**Stored data entries:**
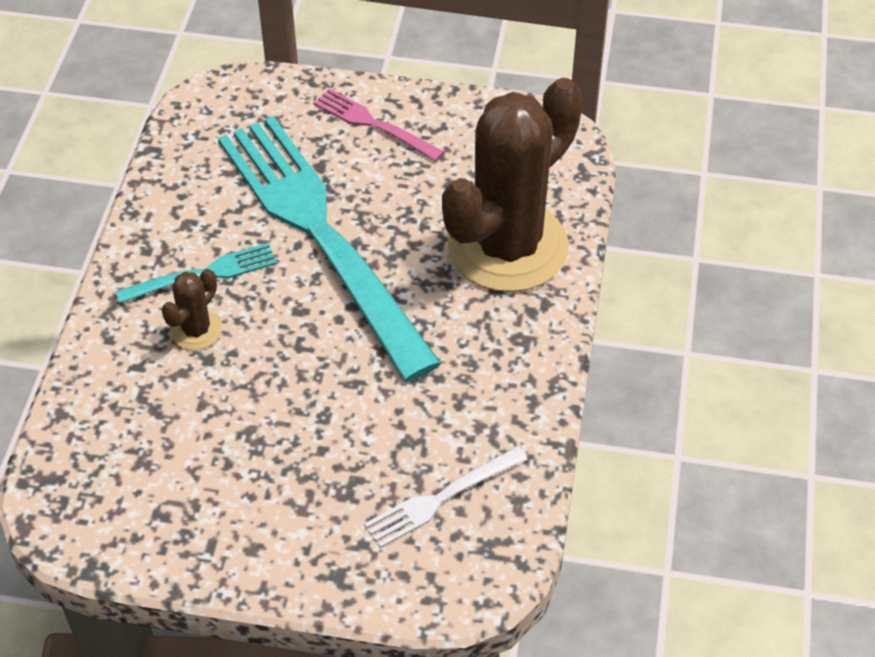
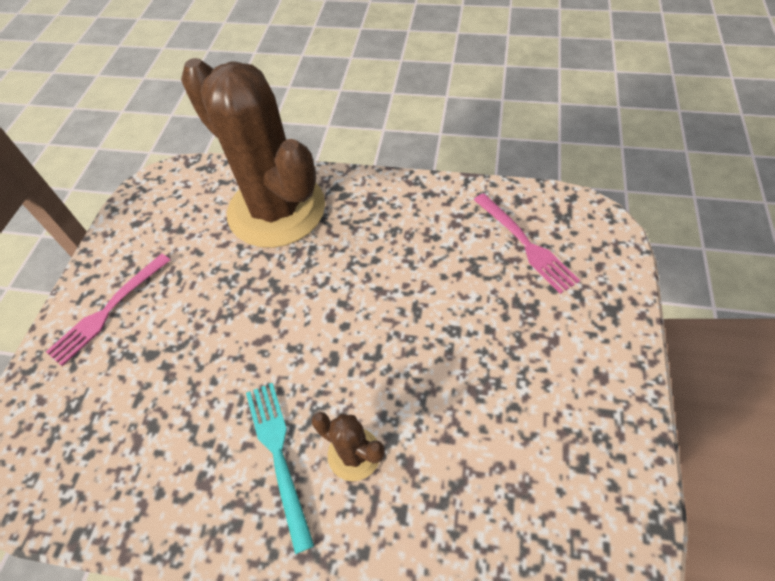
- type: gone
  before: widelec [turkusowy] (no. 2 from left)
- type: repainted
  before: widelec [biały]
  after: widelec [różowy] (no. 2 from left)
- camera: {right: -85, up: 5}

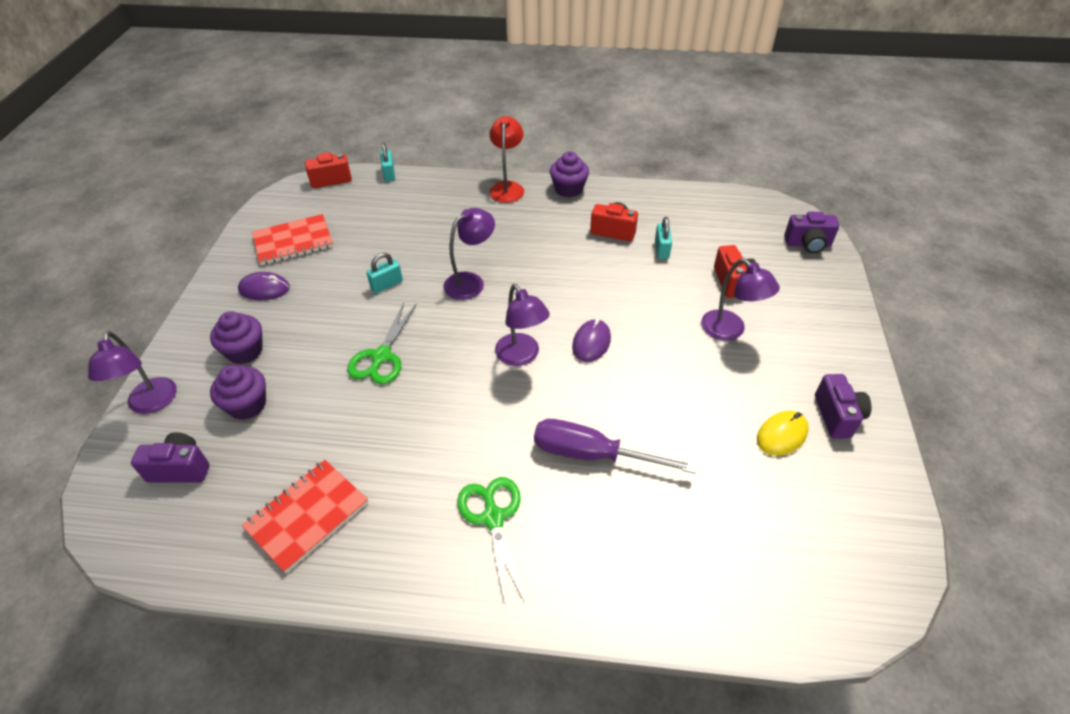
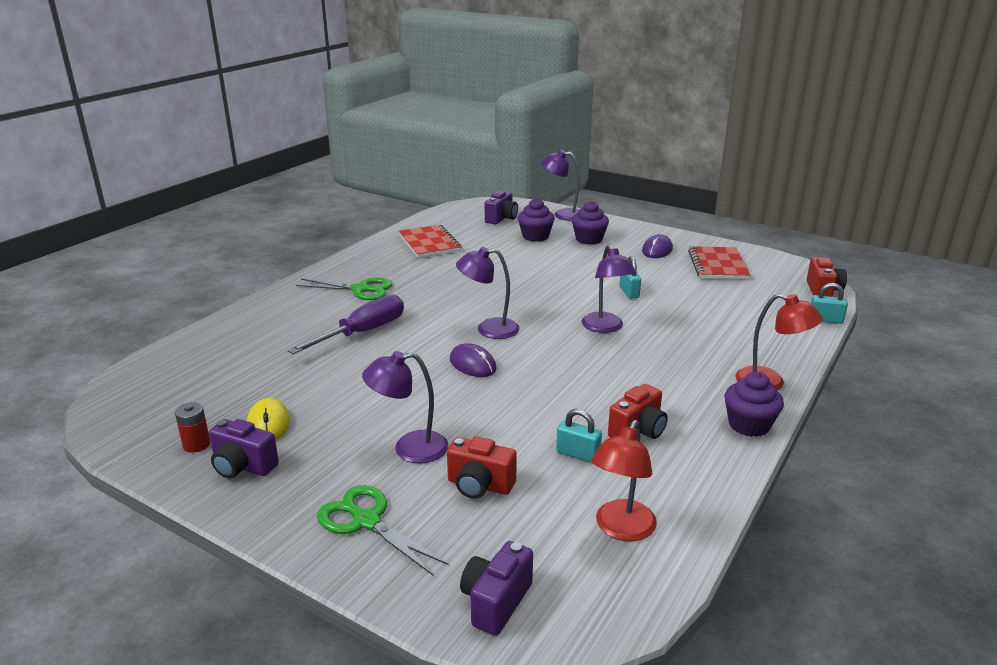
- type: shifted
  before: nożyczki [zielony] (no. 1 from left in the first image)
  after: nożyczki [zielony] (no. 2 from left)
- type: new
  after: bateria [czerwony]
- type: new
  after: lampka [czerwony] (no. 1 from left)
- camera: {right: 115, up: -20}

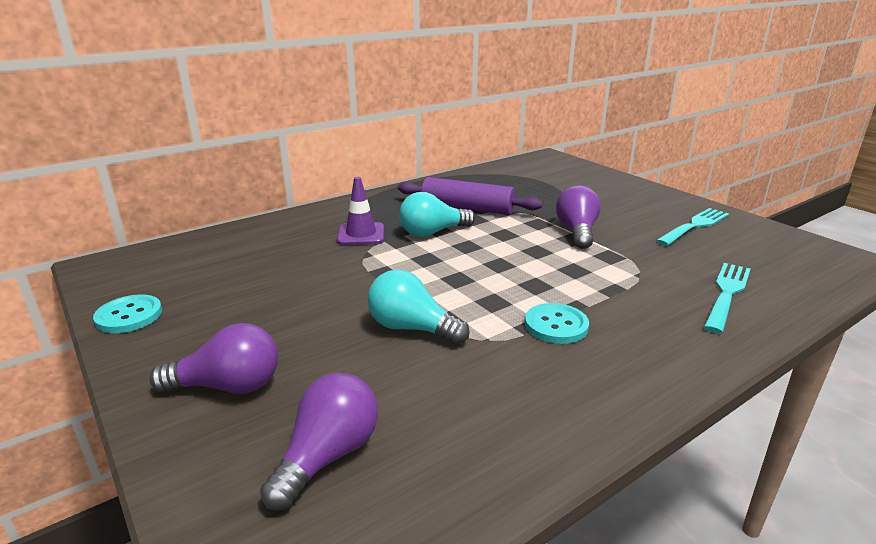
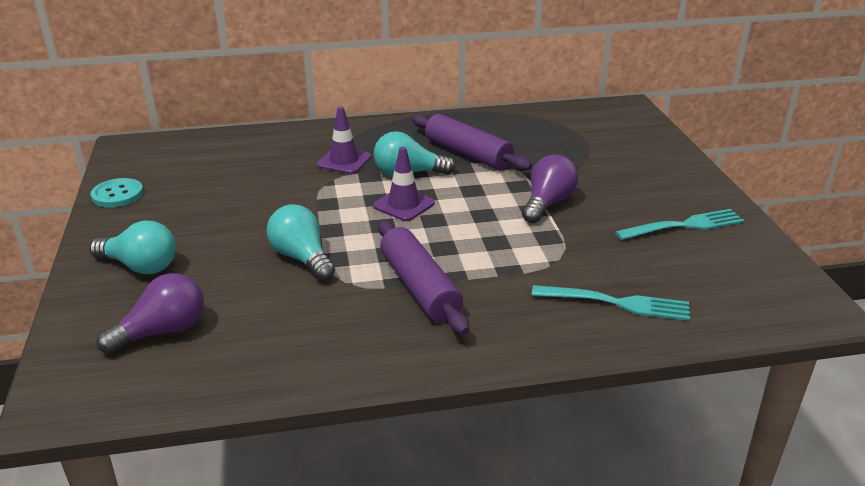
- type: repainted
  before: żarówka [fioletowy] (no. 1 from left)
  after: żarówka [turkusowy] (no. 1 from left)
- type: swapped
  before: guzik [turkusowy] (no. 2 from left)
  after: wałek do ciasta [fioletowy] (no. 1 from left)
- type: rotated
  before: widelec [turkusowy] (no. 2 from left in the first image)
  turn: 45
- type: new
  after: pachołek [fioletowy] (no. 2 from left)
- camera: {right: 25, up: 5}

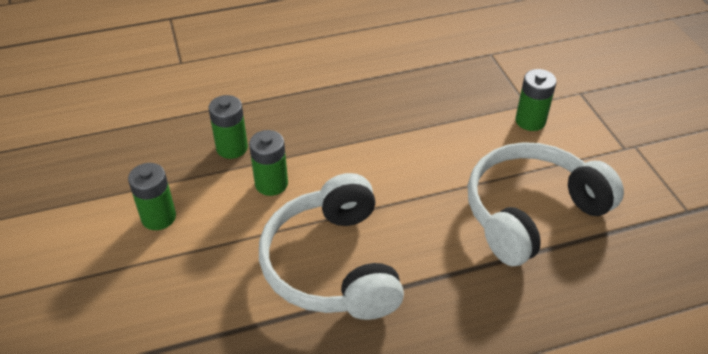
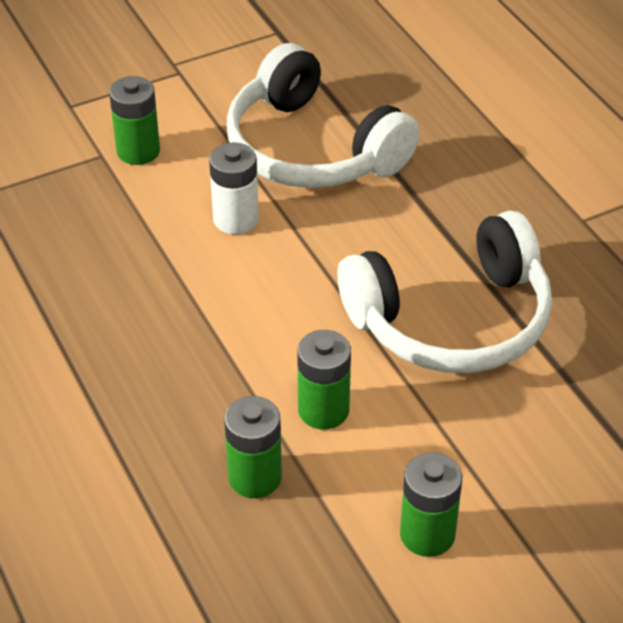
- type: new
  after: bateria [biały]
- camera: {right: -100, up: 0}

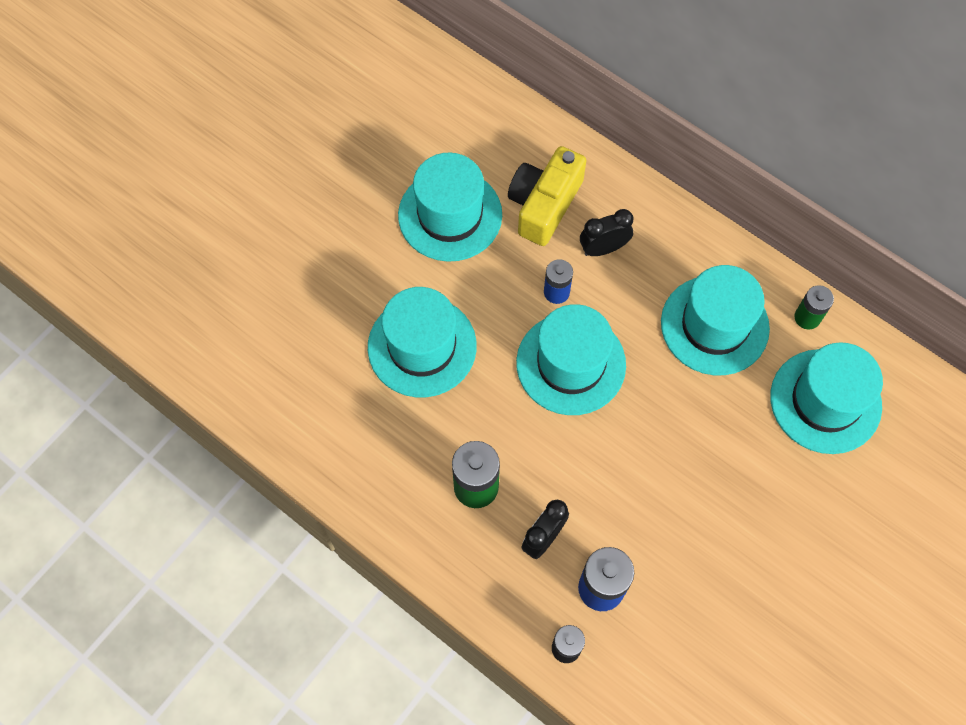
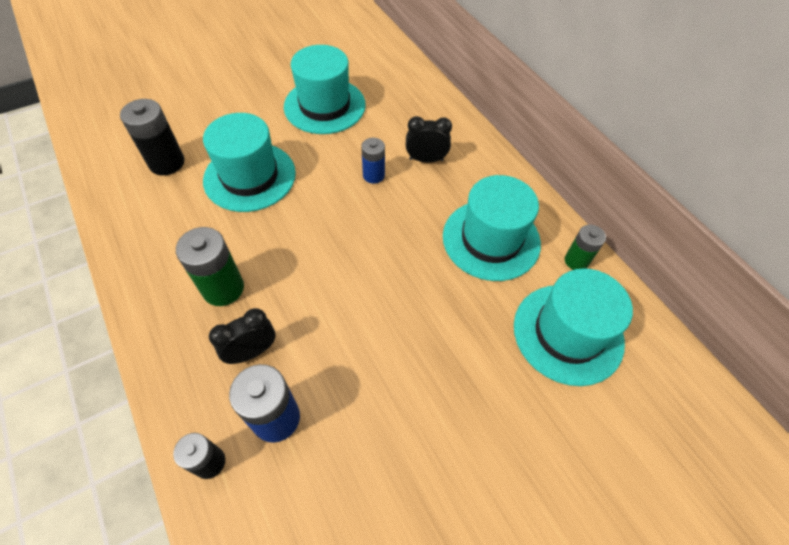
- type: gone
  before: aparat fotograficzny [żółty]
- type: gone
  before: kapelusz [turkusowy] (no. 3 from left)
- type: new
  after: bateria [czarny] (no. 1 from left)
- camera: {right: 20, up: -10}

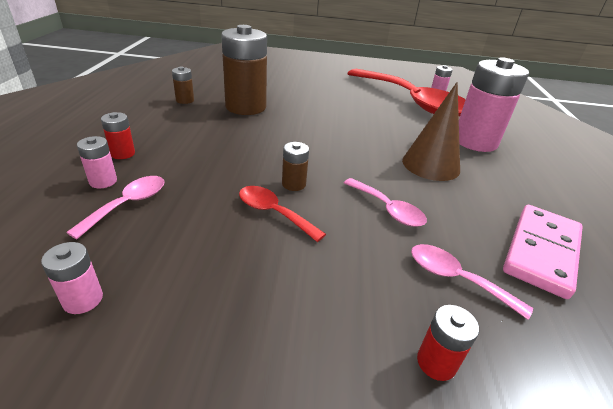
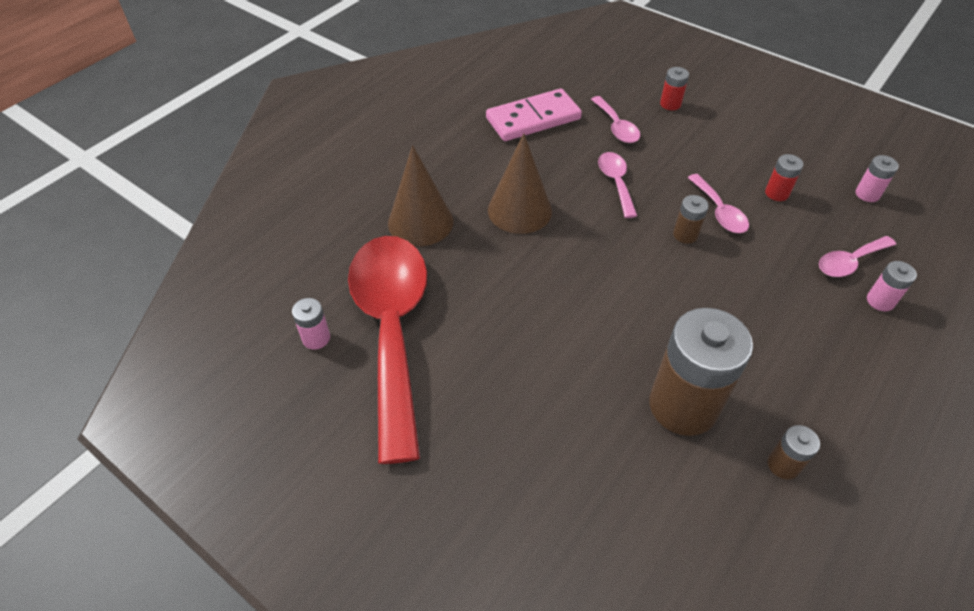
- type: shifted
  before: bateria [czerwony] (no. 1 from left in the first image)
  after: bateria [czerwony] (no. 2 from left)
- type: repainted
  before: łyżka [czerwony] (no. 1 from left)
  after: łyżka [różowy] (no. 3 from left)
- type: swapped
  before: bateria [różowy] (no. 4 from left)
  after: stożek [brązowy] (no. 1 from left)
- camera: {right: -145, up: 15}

**Task item:**
From the records above, give again exactly the lines running from the line with "before: widelec [biały]" to the line with "after: widelec [różowy] (no. 2 from left)", inclusive.

**Response area:**
  before: widelec [biały]
  after: widelec [różowy] (no. 2 from left)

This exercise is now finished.